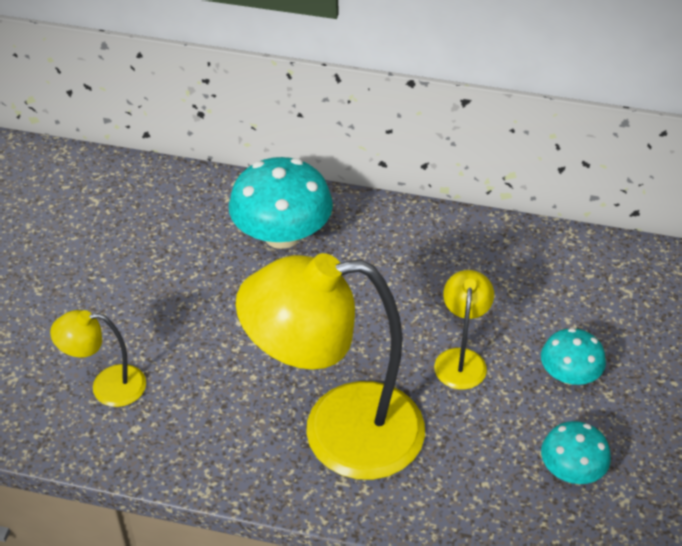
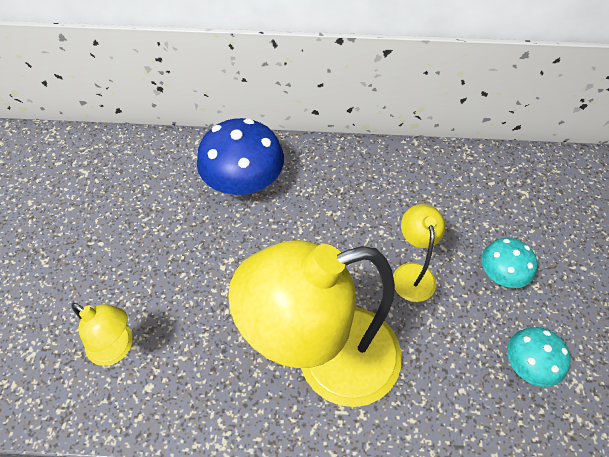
camera: 10 degrees left, 10 degrees up
(107, 386) = (117, 348): yellow lamp -> yellow lamp turned 135 degrees counterclockwise
(282, 235) = (244, 181): turquoise mushroom -> blue mushroom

[WHAT YOU WILL DO]:
Return the full listing above verbatim, please, but without its images.

[OUTPUT FOR THIS TASK]:
camera: 10 degrees left, 10 degrees up
(107, 386) = (117, 348): yellow lamp -> yellow lamp turned 135 degrees counterclockwise
(282, 235) = (244, 181): turquoise mushroom -> blue mushroom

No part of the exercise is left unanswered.